:: What to work on ::
When a line in the records contains the string "blue", copy that line.

:: Given records ::
_ _ _ _ _ _ _
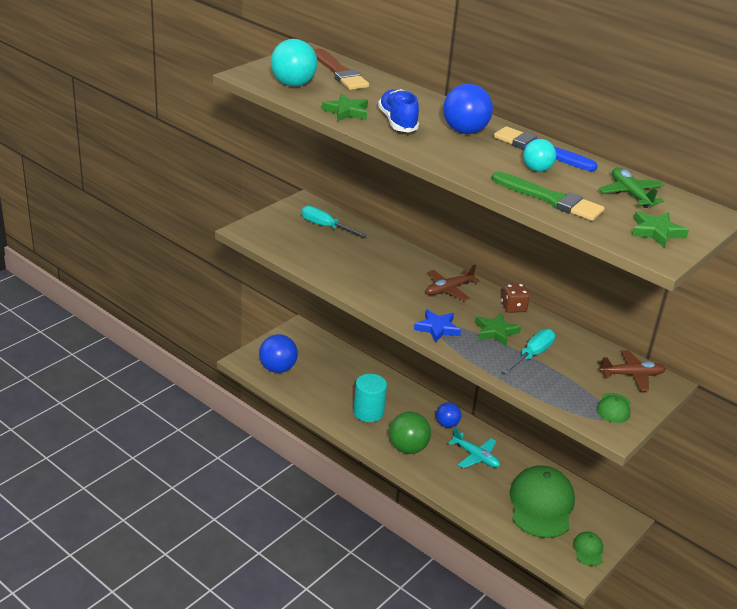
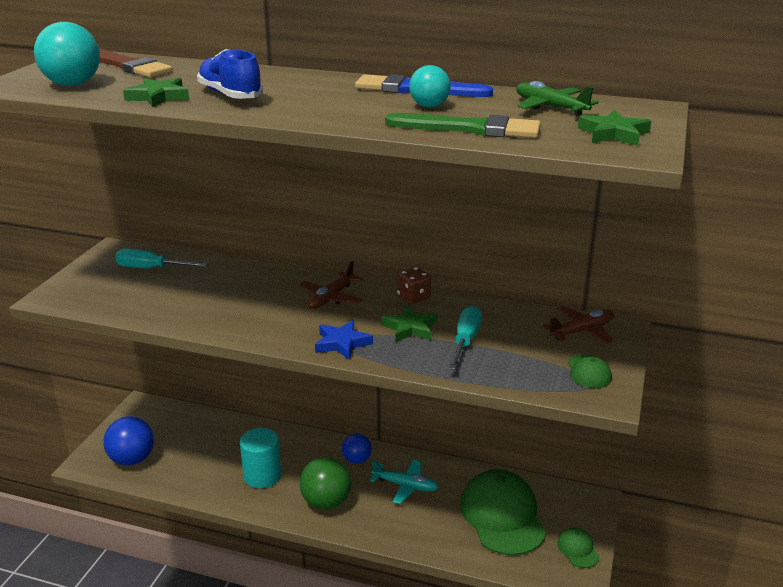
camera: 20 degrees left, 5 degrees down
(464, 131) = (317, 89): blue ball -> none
_ _ _ _ _ _ _
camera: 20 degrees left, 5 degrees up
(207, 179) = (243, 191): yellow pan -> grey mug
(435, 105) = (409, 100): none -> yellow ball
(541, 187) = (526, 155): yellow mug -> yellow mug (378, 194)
_ _ _ _ _ _ _
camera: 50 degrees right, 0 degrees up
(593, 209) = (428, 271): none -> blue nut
_ _ _ _ _ _ _
:: Answer box ::
(464, 131) = (317, 89): blue ball -> none
(593, 209) = (428, 271): none -> blue nut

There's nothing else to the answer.